-------- Material provided

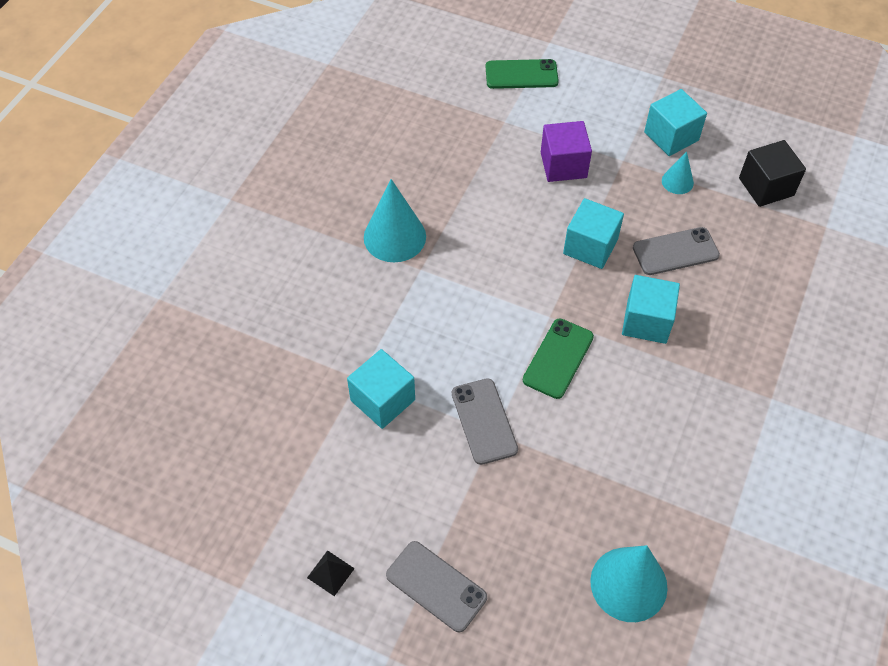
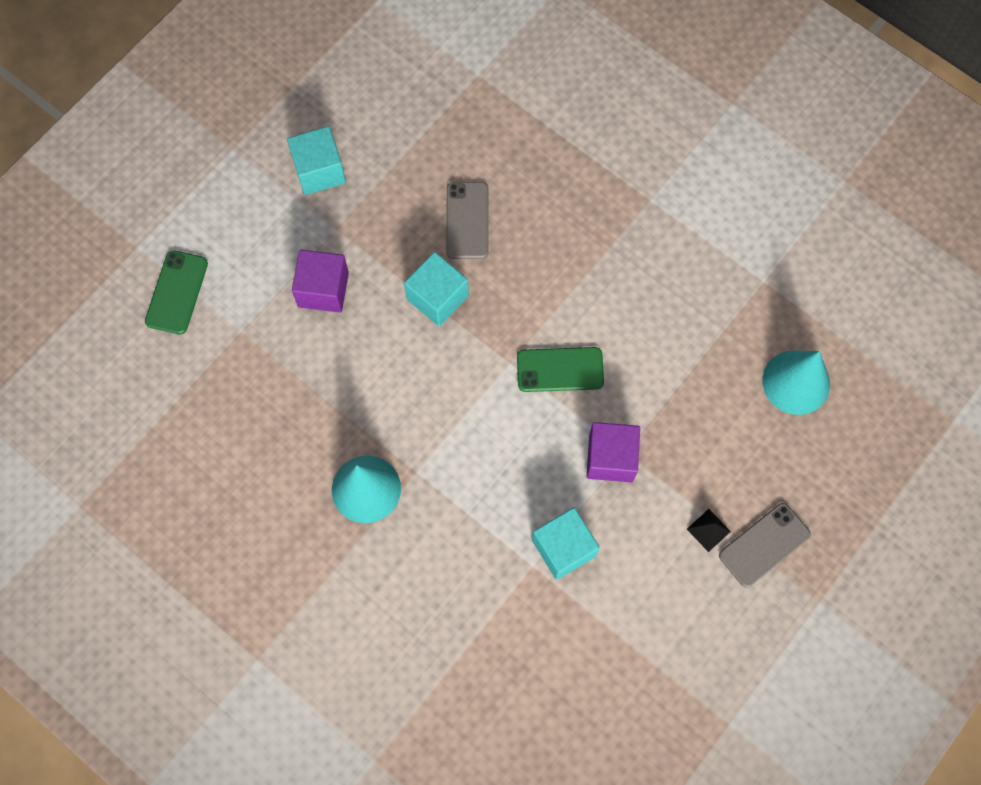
camera: 75 degrees left, 15 degrees up
(330, 573) = (732, 636): black pyramid -> black pyramid (708, 530)
(484, 421) = (611, 458): grey phone -> purple cube
(558, 358) = (560, 370): green phone -> green phone turned 45 degrees counterclockwise
(646, 321) = (540, 276): turquoise cube -> none
(677, 181) = (381, 187): turquoise cone -> none
(766, 187) = (414, 108): black cube -> none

----------------

| What you need to do |
A faithful copy of all the data above is required, printed exactly and with no pictures.

| Task solution |
camera: 75 degrees left, 15 degrees up
(330, 573) = (732, 636): black pyramid -> black pyramid (708, 530)
(484, 421) = (611, 458): grey phone -> purple cube
(558, 358) = (560, 370): green phone -> green phone turned 45 degrees counterclockwise
(646, 321) = (540, 276): turquoise cube -> none
(677, 181) = (381, 187): turquoise cone -> none
(766, 187) = (414, 108): black cube -> none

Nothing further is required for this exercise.